======== SUPPLIED RECORDS

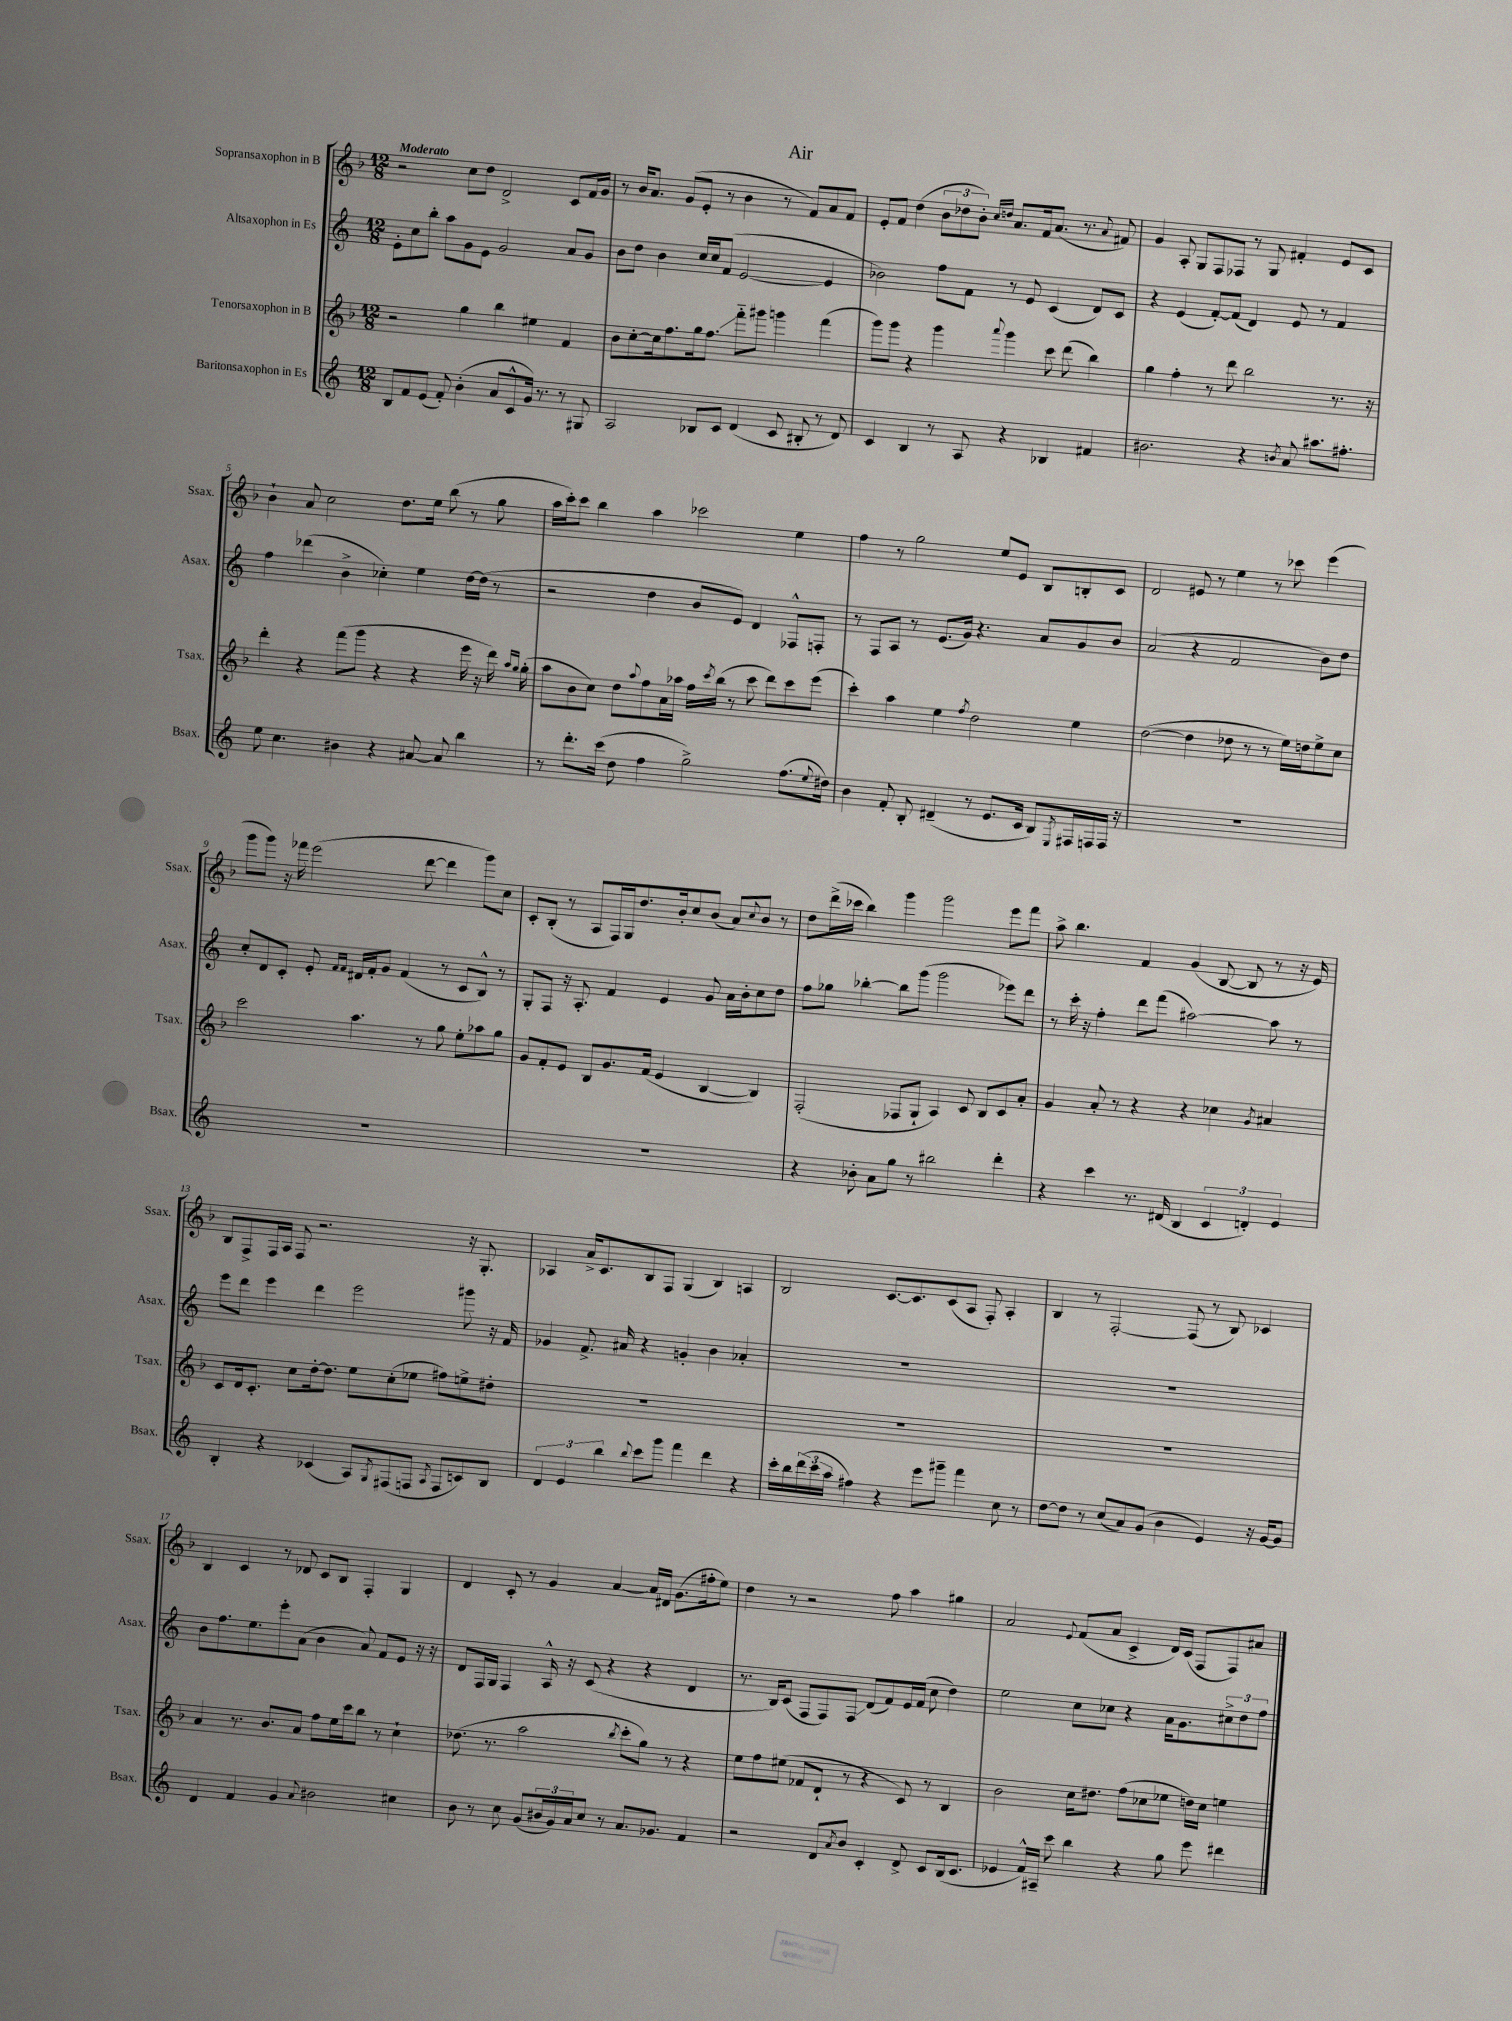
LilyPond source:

\header { title = "Air" }
<<
\new StaffGroup <<
\new Staff = "s0" \with { instrumentName = "Sopransaxophon in B" shortInstrumentName = "Ssax." } {
    \clef treble \key f \major \numericTimeSignature \time 12/8 \tempo "Moderato"
    r2 c''8 d''8 d'2-> c'8 f'16 g'16 |
    r8 bes'16 a'8. g'8( e'8-. r8 bes'4 r8 f'8) a'8 f'8 |
    e'8-. f'8 d''4( \tuplet 3/2 { bes'8 des''8 bes'8-.) } \grace { c''16 d''16 } a'8. f'16 a'8.( r8. \appoggiatura { a'8 } fis'8) |
    g'4 a8-. g8 f8 fes8 r8 g8 fis'4-. e'8 c'8 |
    bes'4-! a'8 c''2 d''8. e''16 bes''8( r8 g''8 |
    a''16 c'''16-.) c'''8 bes''4 a''4 ces'''2 e''4 |
    f''4 r8 g''2 e''8 e'8 bes8 b8-. c'8 |
    d'2 eis'8 r8 e''4 r8 ces'''8 e'''4( |
    g'''8 g'''8) r16 fes'''16 e'''2( d'''8~ d'''4 g'''8) c''8 |
    c'8-. bes8-.( r8 a8 f16) g16 d''8. bes'16-. c''8 bes'8( a'8) \appoggiatura { c''8 } bes'8 r8 |
    d''8 d'''16->( ces'''16 bes''4) g'''4 g'''2 e'''8 f'''8 |
    a''8-> bes''4. f'4 g'4( bes8~ bes8 r8 r16 e'16) |
    bes8 f8-> f16 a16 f8 r2. r16 g8.-. |
    aes4 a'16-> c'8. bes8 f8 g4( bes4) a4 |
    bes2 c'8.~ c'8. c'8( a8 f8-.) a4-. |
    bes4 r8 f2~-. f8( r8 bes8) ces'4 |
    bes4 c'4 r8 des'8 c'8 bes8 f4-. g4 |
    d'4 c'8-. r8 g'4 a'4~ a'16 dis'16 g'8.( fis''16-. e''8) |
    d''4 r8 r2 f''8 a''4 gis''4 |
    a'2 \appoggiatura { e'8 } f'8( a'8 c'4-> d'16) c'16( f8 f8) ais'8 \bar "|." |
}
\new Staff = "s1" \with { instrumentName = "Altsaxophon in Es" shortInstrumentName = "Asax." } {
    \clef treble \key c \major \numericTimeSignature \time 12/8
    e'8-. c''8 b''8-. a''8 g'8 e'8 g'2 a'8 g'8 |
    b'8 d''8 b'4 c''16 c''16 f'8( e'2~ e'4 |
    bes'2) f''8 f'8 r8 e'8 c'4( d'8) c'8 |
    r4 e'4( f'8~-.) f'8( d'4) e'8 r8 f'4 |
    f''4 des'''4( b'4-> ces''4-.) e''4 d''16~ d''16( r8 |
    r2 d''4 b'8 e'8) d'4 fes8-^ f8-. |
    r8 f8 a8 r8 e'8.( g'16) r4. a'8 g'8 b'8 |
    a'2( r4 f'2 b'8) d''8 |
    c''8-. d'8 c'8-. e'8-. \grace { f'16 f'16 } dis'16 f'16-. g'8 f'4( r8 c'8 b8-^) r8 |
    g8-. f8 r16 a8.-. f'4 e'4 g'8 a'16 b'16-. c''8 d''8 |
    f''8 ges''8 bes''4~-. bes''8 g'''8( g'''2 ees'''8) d'''8 |
    r8 c'''16-. r16 f''4-. d'''8 f'''8( ais''2~) ais''8 r8 |
    e'''8 d'''8 e'''4 d'''4 e'''2 gis'''8 r16 f'16 |
    ges'4 f'8.-> ais'16 r4 g'4-. b'4 aes'4-. |
    R1. |
    R1. |
    b'8 f''8. e''8. e'''8-. a'8( b'4 a'8) f'8 e'8 r16 r16 |
    d'8 f16 g16 f4 a16-^ r16 c'8( r4 r4 d'4 |
    r8. b16) c'8( f8 f8) f8\glissando d'8( f'8) e'16 f'16( c''8 d''4) |
    e''2 c''8 ces''8 r4 a'16 g'8. \tuplet 3/2 { cis''8-> d''8 f''8 } \bar "|." |
}
\new Staff = "s2" \with { instrumentName = "Tenorsaxophon in B" shortInstrumentName = "Tsax." } {
    \clef treble \key f \major \numericTimeSignature \time 12/8
    r2 g''4 bes''4 eis''4 f'4 |
    bes'8 c''8~-. c''16 f''8. g''16 f''8.\glissando f'''8-_ gis'''8 g'''4 f'''4( |
    g'''8) g'''8 r4 g'''4 \appoggiatura { a'''8 } g'''4 c'''8 d'''8( bes''4) |
    g''4 f''4-. r8 d'''8 bes''2 r8. r16 |
    d'''4-. r4 f'''8( g'''8 r4 r4 e'''16 r16 d'''16) \grace { a''16 g''16 } g''16-.( |
    a''8 bes'8 c''8) d''8 \appoggiatura { a''8 } f''8 a'16 aes''16 f''16 \acciaccatura { c'''8 } bes''16( r8 c'''8 d'''8) c'''8 e'''8( |
    c'''4-.) a''4 e''4 \acciaccatura { f''8 } d''2 e''4 |
    d''2~( d''4 des''8 r8 r8 e''16) d''16 e''8-> c''8 |
    c'''2 a''4. r8 g''8 e''8-. aes''8 g''8 |
    g'8 f'8-. e'8 bes8 g'8. f'16( e'4 bes4~ bes4) |
    f2-.( fes8 g8-! a4) c'8 bes8 c'8 a'8-. |
    g'4 a'8-. r8 r4 r4 ces''4 \acciaccatura { g'8 } ais'4 |
    c'8 d'16 c'8.-. c''8 d''16~-. d''8. e''8 c''8-.( ees''8 fis''8) e''8-> dis''8-. |
    R1. |
    R1. |
    R1. |
    a'4 r8. bes'8. a'8 f''8 e''16 c'''16 bes''8 r8 c''4-! |
    des''8.( r8. a''2 \acciaccatura { bes''8 } c'''8-. g''8) r8 r4 |
    e''8 f''8 eis''8( fes'8 d'8-! r8 r4 c'8) r8 bes4 |
    bes'2 c''16 dis''8. f''8( ces''8 ees''8 d''16) ces''16 e''4 \bar "|." |
}
\new Staff = "s3" \with { instrumentName = "Baritonsaxophon in Es" shortInstrumentName = "Bsax." } {
    \clef treble \key c \major \numericTimeSignature \time 12/8
    b8 f'8 e'8( f'8-.) b'4-.( a'8 c'8-^ g'16) r8. r8 gis8 |
    a2 bes8 c'8 d'4( c'8 bis8-. r8 d'8) |
    c'4 b4 r8 a8 r4 bes4 fis'4 |
    bis'2. r4 \acciaccatura { b'8 } a'8 ais''8. fis''8.-. |
    e''8 c''4. bis'4 r4 ais'8~ ais'8 b''4 |
    r8 d'''8.-. c'''16( d''8 f''4 g''2->) f''8.( \appoggiatura { e''8 } dis''16) |
    b'4 f'8-. b8-. dis'4--( r8 e'8. c'16 b8) \acciaccatura { e8 } fis16 f16 f16 r16 |
    R1. |
    R1. |
    R1. |
    r4 bes'8-. a'8 g''8 r8 bis''2 d'''4-. |
    r4 c'''4 r8. dis'16( b4 \tuplet 3/2 { c'4 d'4-.) e'4 } |
    b4-. r4 ces'4( a8) \acciaccatura { g8 } fis8( f8 \acciaccatura { a8 } f8 c'8) b8 |
    \tuplet 3/2 { d'4 e'4 b''4 } \appoggiatura { b''8 } c'''8 g'''8 f'''4 d'''4 r4 |
    c'''16-. b''16 \tuplet 3/2 { d'''16( c'''16 a''16 } fis''4) r4 e'''8 gis'''8-- f'''4 c''8 r8 |
    d''8~ d''8 r8 c''8( a'8) g'8( b'4 e'4) r16 g'16~ g'8 |
    d'4 f'4 g'4 \appoggiatura { a'8 } bis'2 cis''4 |
    b'8 r8 c''8 g'8( \tuplet 3/2 { bis'16 g'16) a'16 } c''8 r8 a'8. ges'8. f'4 |
    r2 d'8 \acciaccatura { a'8 } b'8 c'4-. d'8-> c'8 b16( c'8. |
    ees'4 f'16-^) ais16-- c'''8 b''4 r4 g''8 e'''8 dis'''4 \bar "|." |
}
>>
>>
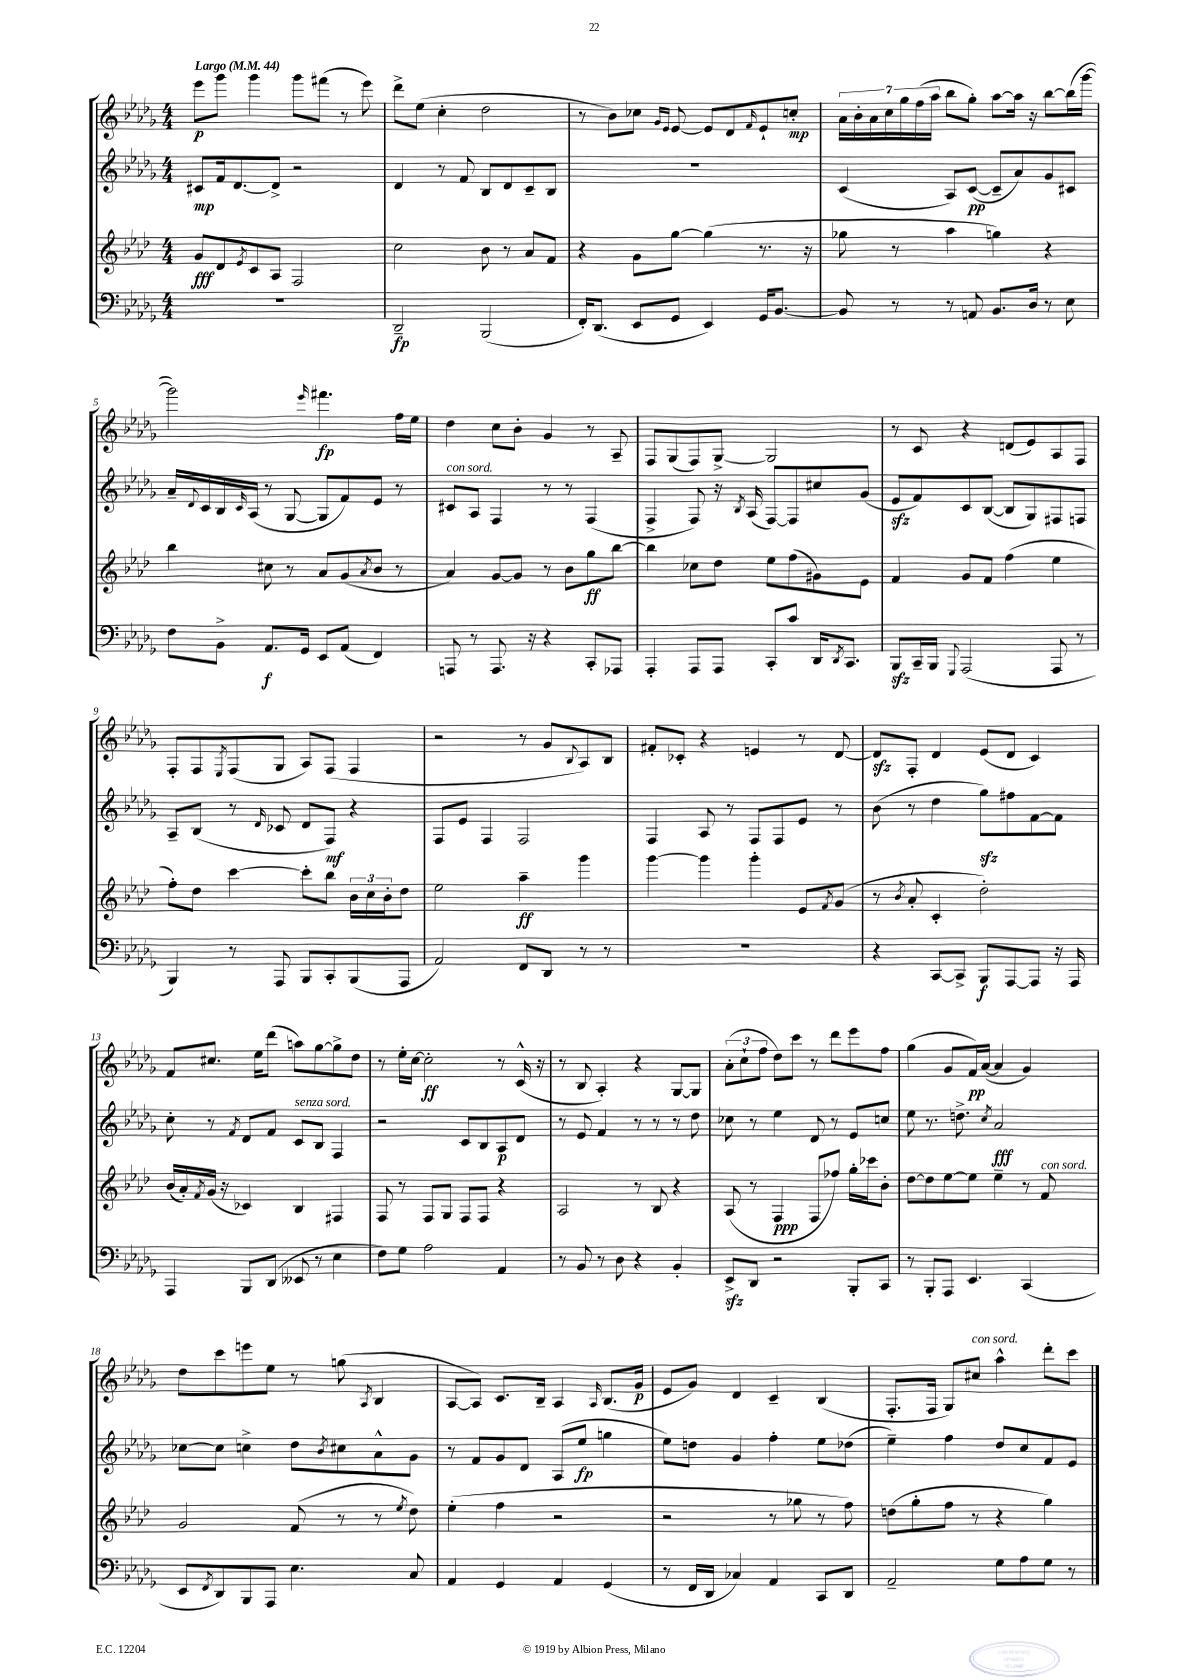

================

→ **STATED TASK**
Please list every line of the material above that contains the string "instrumentName", treating uppercase and lowercase letters as different.

→ **EXERCISE RESPONSE**
\new Staff = "s0" \with { instrumentName = "Sopransaxophon in B" shortInstrumentName = "Ssax." } {
\new Staff = "s1" \with { instrumentName = "Altsaxophon in Es" shortInstrumentName = "Asax." } {
\new Staff = "s2" \with { instrumentName = "Tenorsaxophon in B" shortInstrumentName = "Tsax." } {
\new Staff = "s3" \with { instrumentName = "Baritonsaxophon in Es" shortInstrumentName = "Bsax." } {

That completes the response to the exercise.